- [Records provided]
---*---

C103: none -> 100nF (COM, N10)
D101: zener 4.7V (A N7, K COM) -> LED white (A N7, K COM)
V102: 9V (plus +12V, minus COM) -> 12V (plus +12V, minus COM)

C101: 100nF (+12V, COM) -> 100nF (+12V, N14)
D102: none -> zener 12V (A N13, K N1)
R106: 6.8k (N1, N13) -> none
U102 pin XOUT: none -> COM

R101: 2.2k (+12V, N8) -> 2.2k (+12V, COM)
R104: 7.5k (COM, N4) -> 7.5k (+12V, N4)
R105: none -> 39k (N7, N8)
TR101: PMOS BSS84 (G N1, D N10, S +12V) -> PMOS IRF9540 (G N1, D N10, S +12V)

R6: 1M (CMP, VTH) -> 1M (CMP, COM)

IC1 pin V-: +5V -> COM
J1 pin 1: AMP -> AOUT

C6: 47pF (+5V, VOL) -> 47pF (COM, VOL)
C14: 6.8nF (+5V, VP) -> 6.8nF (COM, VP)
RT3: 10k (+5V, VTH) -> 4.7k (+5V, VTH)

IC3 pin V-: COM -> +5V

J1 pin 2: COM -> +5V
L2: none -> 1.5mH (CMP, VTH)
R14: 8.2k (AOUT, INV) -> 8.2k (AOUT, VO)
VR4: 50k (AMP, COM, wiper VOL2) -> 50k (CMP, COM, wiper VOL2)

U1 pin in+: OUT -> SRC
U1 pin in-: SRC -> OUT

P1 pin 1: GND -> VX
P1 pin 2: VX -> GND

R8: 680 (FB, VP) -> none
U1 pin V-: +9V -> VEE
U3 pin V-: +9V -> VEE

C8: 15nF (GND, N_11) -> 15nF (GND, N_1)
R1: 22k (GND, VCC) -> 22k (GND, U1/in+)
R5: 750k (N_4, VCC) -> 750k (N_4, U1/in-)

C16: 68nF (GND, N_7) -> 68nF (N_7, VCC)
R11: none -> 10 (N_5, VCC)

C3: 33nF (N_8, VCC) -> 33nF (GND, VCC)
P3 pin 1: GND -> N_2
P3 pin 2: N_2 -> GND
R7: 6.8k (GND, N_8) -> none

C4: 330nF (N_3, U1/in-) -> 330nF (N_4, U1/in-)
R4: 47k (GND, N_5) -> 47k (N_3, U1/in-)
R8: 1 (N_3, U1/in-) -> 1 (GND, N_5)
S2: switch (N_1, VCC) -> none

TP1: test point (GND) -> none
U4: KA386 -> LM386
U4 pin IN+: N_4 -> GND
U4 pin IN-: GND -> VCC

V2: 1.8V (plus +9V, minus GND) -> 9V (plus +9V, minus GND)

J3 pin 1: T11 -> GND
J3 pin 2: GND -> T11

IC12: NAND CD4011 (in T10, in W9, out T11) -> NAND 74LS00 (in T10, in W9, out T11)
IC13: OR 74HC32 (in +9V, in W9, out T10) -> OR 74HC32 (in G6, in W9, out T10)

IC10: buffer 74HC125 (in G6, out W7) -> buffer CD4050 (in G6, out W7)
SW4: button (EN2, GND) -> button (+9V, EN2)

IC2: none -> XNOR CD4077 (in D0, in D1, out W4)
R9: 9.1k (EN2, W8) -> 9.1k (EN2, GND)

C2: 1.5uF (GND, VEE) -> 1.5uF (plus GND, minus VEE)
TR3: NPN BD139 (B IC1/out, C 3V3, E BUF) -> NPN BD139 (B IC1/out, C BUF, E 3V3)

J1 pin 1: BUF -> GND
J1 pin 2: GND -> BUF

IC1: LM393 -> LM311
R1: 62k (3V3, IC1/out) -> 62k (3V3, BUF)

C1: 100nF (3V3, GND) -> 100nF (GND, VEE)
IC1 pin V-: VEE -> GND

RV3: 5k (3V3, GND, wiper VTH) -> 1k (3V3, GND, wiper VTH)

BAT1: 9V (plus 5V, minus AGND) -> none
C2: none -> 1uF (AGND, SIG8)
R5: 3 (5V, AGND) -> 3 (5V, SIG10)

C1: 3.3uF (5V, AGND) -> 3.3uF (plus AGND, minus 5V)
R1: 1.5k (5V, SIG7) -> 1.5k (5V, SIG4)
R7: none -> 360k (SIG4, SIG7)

---*---

- [Your assignment] Character for character, reproduce all of the lines above.

- [Output]
C103: none -> 100nF (COM, N10)
D101: zener 4.7V (A N7, K COM) -> LED white (A N7, K COM)
V102: 9V (plus +12V, minus COM) -> 12V (plus +12V, minus COM)

C101: 100nF (+12V, COM) -> 100nF (+12V, N14)
D102: none -> zener 12V (A N13, K N1)
R106: 6.8k (N1, N13) -> none
U102 pin XOUT: none -> COM

R101: 2.2k (+12V, N8) -> 2.2k (+12V, COM)
R104: 7.5k (COM, N4) -> 7.5k (+12V, N4)
R105: none -> 39k (N7, N8)
TR101: PMOS BSS84 (G N1, D N10, S +12V) -> PMOS IRF9540 (G N1, D N10, S +12V)

R6: 1M (CMP, VTH) -> 1M (CMP, COM)

IC1 pin V-: +5V -> COM
J1 pin 1: AMP -> AOUT

C6: 47pF (+5V, VOL) -> 47pF (COM, VOL)
C14: 6.8nF (+5V, VP) -> 6.8nF (COM, VP)
RT3: 10k (+5V, VTH) -> 4.7k (+5V, VTH)

IC3 pin V-: COM -> +5V

J1 pin 2: COM -> +5V
L2: none -> 1.5mH (CMP, VTH)
R14: 8.2k (AOUT, INV) -> 8.2k (AOUT, VO)
VR4: 50k (AMP, COM, wiper VOL2) -> 50k (CMP, COM, wiper VOL2)

U1 pin in+: OUT -> SRC
U1 pin in-: SRC -> OUT

P1 pin 1: GND -> VX
P1 pin 2: VX -> GND

R8: 680 (FB, VP) -> none
U1 pin V-: +9V -> VEE
U3 pin V-: +9V -> VEE

C8: 15nF (GND, N_11) -> 15nF (GND, N_1)
R1: 22k (GND, VCC) -> 22k (GND, U1/in+)
R5: 750k (N_4, VCC) -> 750k (N_4, U1/in-)

C16: 68nF (GND, N_7) -> 68nF (N_7, VCC)
R11: none -> 10 (N_5, VCC)

C3: 33nF (N_8, VCC) -> 33nF (GND, VCC)
P3 pin 1: GND -> N_2
P3 pin 2: N_2 -> GND
R7: 6.8k (GND, N_8) -> none

C4: 330nF (N_3, U1/in-) -> 330nF (N_4, U1/in-)
R4: 47k (GND, N_5) -> 47k (N_3, U1/in-)
R8: 1 (N_3, U1/in-) -> 1 (GND, N_5)
S2: switch (N_1, VCC) -> none

TP1: test point (GND) -> none
U4: KA386 -> LM386
U4 pin IN+: N_4 -> GND
U4 pin IN-: GND -> VCC

V2: 1.8V (plus +9V, minus GND) -> 9V (plus +9V, minus GND)

J3 pin 1: T11 -> GND
J3 pin 2: GND -> T11

IC12: NAND CD4011 (in T10, in W9, out T11) -> NAND 74LS00 (in T10, in W9, out T11)
IC13: OR 74HC32 (in +9V, in W9, out T10) -> OR 74HC32 (in G6, in W9, out T10)

IC10: buffer 74HC125 (in G6, out W7) -> buffer CD4050 (in G6, out W7)
SW4: button (EN2, GND) -> button (+9V, EN2)

IC2: none -> XNOR CD4077 (in D0, in D1, out W4)
R9: 9.1k (EN2, W8) -> 9.1k (EN2, GND)

C2: 1.5uF (GND, VEE) -> 1.5uF (plus GND, minus VEE)
TR3: NPN BD139 (B IC1/out, C 3V3, E BUF) -> NPN BD139 (B IC1/out, C BUF, E 3V3)

J1 pin 1: BUF -> GND
J1 pin 2: GND -> BUF

IC1: LM393 -> LM311
R1: 62k (3V3, IC1/out) -> 62k (3V3, BUF)

C1: 100nF (3V3, GND) -> 100nF (GND, VEE)
IC1 pin V-: VEE -> GND

RV3: 5k (3V3, GND, wiper VTH) -> 1k (3V3, GND, wiper VTH)

BAT1: 9V (plus 5V, minus AGND) -> none
C2: none -> 1uF (AGND, SIG8)
R5: 3 (5V, AGND) -> 3 (5V, SIG10)

C1: 3.3uF (5V, AGND) -> 3.3uF (plus AGND, minus 5V)
R1: 1.5k (5V, SIG7) -> 1.5k (5V, SIG4)
R7: none -> 360k (SIG4, SIG7)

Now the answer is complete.